» **ABOUT THIS TASK**
Print only the lines running from the line with "(689, 487) = (122, 221): blue" to the final line below, both included, exactly as written and without the pictures.

....

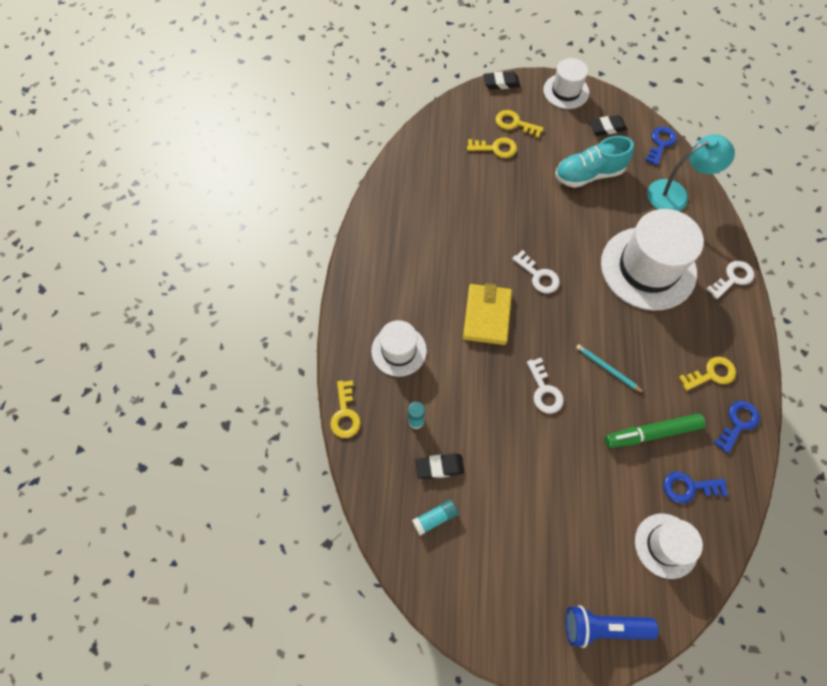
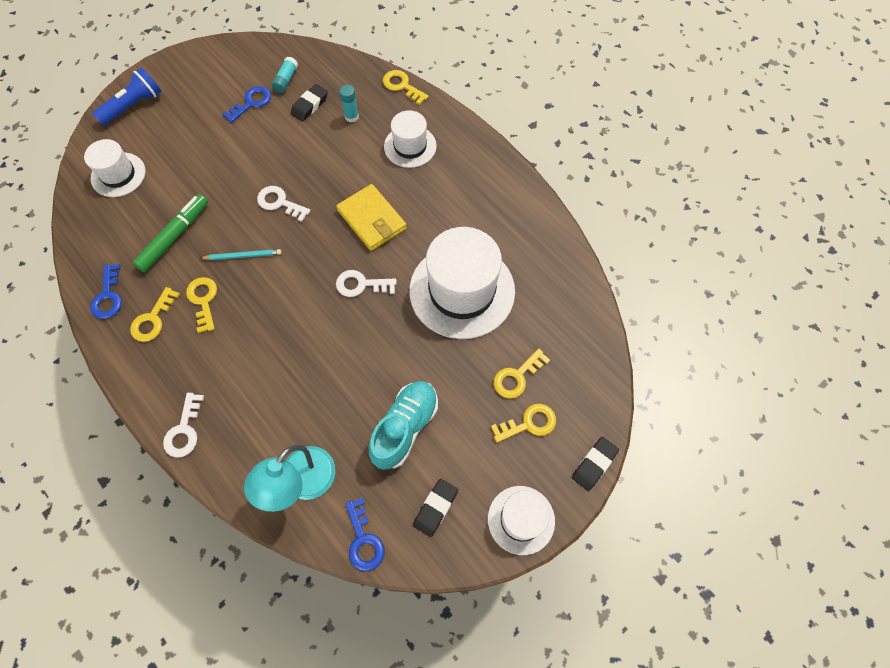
camera: 135 degrees right, 0 degrees up
(648, 268) = (272, 372): white hat -> white hat (462, 291)
(663, 357) = (203, 300): none -> yellow key
(689, 487) = (122, 221): blue key -> blue key (251, 103)

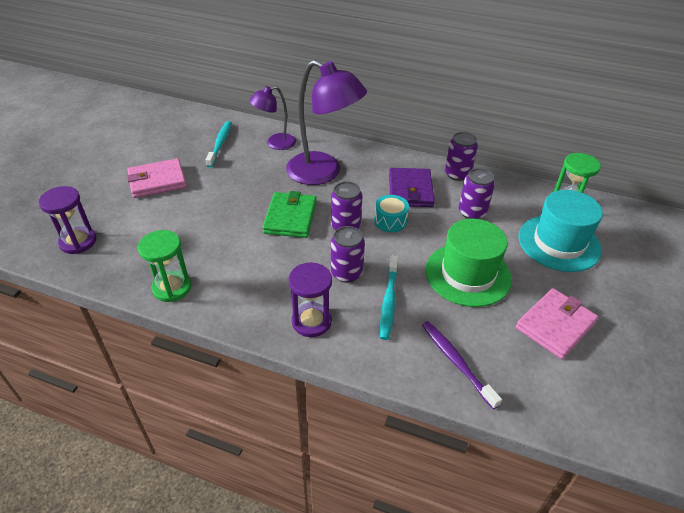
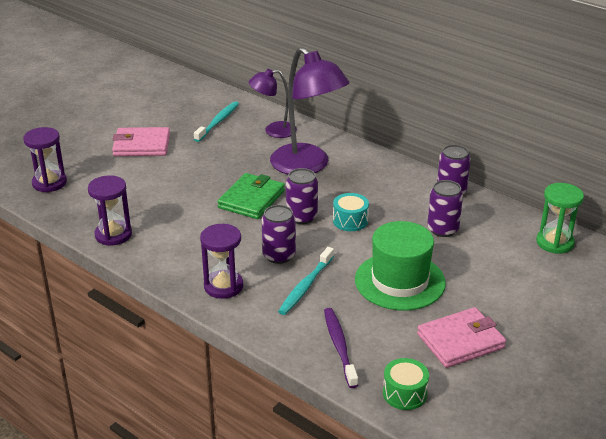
camera: 20 degrees right, 10 degrees down
(172, 288) = (113, 235): green hourglass -> purple hourglass
(410, 190) = (389, 198): purple wallet -> none
(544, 400) = (404, 393): none -> green drum
(559, 243) = (519, 274): turquoise hat -> none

....

» **OUTPUT OF THE EXERCISE**
(689, 487) = (122, 221): blue key -> blue key (251, 103)

camera: 20 degrees right, 10 degrees down
(172, 288) = (113, 235): green hourglass -> purple hourglass
(410, 190) = (389, 198): purple wallet -> none
(544, 400) = (404, 393): none -> green drum
(559, 243) = (519, 274): turquoise hat -> none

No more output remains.